++++ Data listing

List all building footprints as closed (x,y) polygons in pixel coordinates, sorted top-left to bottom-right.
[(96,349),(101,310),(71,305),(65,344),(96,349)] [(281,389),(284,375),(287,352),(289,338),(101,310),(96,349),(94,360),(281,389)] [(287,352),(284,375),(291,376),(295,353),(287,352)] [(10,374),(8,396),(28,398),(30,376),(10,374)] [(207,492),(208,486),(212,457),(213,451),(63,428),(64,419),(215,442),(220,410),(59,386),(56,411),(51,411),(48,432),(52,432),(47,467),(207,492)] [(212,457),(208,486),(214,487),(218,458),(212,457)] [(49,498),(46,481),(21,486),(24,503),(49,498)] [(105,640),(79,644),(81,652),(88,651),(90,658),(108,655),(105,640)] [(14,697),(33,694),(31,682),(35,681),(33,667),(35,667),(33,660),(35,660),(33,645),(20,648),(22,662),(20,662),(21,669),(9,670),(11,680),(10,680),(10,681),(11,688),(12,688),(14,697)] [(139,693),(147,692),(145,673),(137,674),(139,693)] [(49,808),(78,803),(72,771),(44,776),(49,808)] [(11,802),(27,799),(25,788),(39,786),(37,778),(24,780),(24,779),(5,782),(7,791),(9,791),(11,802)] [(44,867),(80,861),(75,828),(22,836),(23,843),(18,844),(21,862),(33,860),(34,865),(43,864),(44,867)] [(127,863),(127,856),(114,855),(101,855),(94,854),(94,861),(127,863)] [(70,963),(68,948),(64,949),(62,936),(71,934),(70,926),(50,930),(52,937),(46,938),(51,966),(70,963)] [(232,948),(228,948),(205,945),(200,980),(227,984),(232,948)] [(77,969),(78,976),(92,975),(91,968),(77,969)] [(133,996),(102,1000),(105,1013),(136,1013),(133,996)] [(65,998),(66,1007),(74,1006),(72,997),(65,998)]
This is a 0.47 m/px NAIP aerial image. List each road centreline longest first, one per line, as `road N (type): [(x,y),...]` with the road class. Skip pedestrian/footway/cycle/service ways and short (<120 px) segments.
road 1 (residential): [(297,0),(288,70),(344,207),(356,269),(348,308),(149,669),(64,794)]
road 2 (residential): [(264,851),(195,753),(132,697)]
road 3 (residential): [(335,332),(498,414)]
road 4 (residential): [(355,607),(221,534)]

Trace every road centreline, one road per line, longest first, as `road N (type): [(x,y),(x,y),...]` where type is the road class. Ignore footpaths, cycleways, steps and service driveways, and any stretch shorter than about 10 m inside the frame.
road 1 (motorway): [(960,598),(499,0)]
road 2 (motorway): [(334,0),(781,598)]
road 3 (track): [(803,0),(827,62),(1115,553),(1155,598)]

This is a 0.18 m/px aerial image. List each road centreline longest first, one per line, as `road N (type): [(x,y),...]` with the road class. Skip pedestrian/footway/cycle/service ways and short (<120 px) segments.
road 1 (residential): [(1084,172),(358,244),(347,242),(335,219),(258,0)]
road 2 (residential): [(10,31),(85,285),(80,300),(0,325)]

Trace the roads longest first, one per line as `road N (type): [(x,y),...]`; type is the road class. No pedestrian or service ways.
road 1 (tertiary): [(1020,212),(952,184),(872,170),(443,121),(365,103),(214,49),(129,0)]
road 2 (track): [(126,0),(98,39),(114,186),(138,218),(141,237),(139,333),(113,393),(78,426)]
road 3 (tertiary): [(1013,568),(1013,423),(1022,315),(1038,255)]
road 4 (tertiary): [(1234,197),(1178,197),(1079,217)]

++++++++

- **Your assignment**
An exact copy of the line containing "Trace every road" and all lines after it, through the last line of the entries, is the required answer.

- **Exercise solution**
Trace every road centreline, one road per line, longest first, as `road N (type): [(x,y),(x,y),...]` where type is the road class. Ignore footpaths, cycleways, steps and service driveways, and any stretch shorter than about 10 m inside the frame.
road 1 (motorway): [(960,598),(499,0)]
road 2 (motorway): [(334,0),(781,598)]
road 3 (track): [(803,0),(827,62),(1115,553),(1155,598)]

This is a 0.18 m/px aerial image. List each road centreline longest first, one per line, as `road N (type): [(x,y),...]` with the road class. Skip pedestrian/footway/cycle/service ways and short (<120 px) segments.
road 1 (residential): [(1084,172),(358,244),(347,242),(335,219),(258,0)]
road 2 (residential): [(10,31),(85,285),(80,300),(0,325)]

Trace the roads longest first, one per line as `road N (type): [(x,y),...]`; type is the road class. No pedestrian or service ways.
road 1 (tertiary): [(1020,212),(952,184),(872,170),(443,121),(365,103),(214,49),(129,0)]
road 2 (track): [(126,0),(98,39),(114,186),(138,218),(141,237),(139,333),(113,393),(78,426)]
road 3 (tertiary): [(1013,568),(1013,423),(1022,315),(1038,255)]
road 4 (tertiary): [(1234,197),(1178,197),(1079,217)]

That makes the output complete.